#### Exercise directions:
Begin at the line containing "before: yellow glue" and end at the final line of the entries. Please reproduce those lines exactly.

#### Given data:
::::
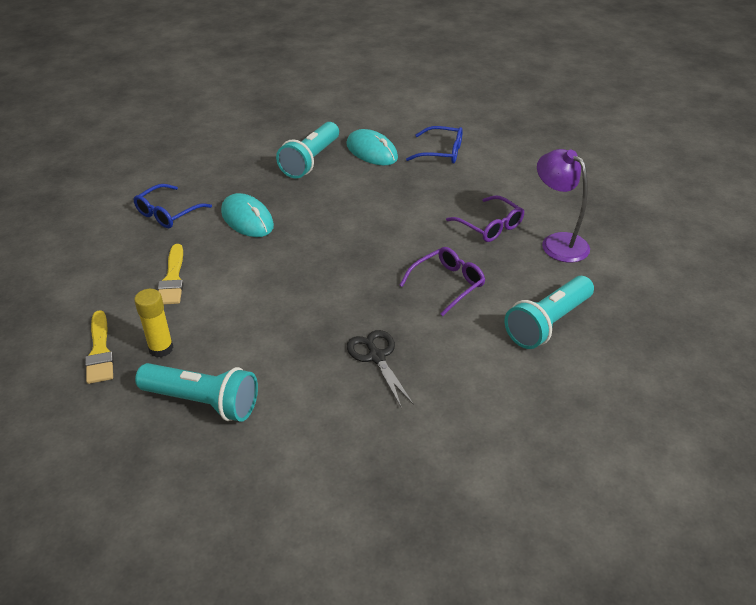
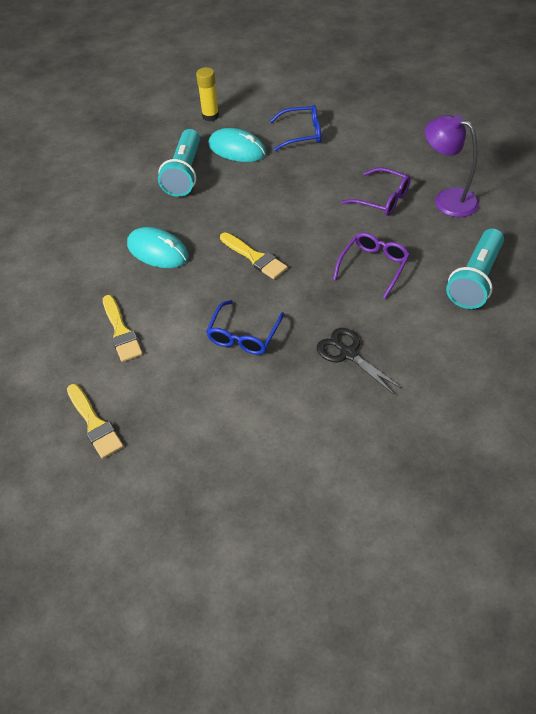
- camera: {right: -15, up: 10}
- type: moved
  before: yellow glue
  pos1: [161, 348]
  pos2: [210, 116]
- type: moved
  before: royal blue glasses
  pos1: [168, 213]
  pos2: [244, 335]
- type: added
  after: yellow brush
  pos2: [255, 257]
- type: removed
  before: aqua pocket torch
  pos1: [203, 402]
::::
#### Task response:
  before: yellow glue
  pos1: [161, 348]
  pos2: [210, 116]
- type: moved
  before: royal blue glasses
  pos1: [168, 213]
  pos2: [244, 335]
- type: added
  after: yellow brush
  pos2: [255, 257]
- type: removed
  before: aqua pocket torch
  pos1: [203, 402]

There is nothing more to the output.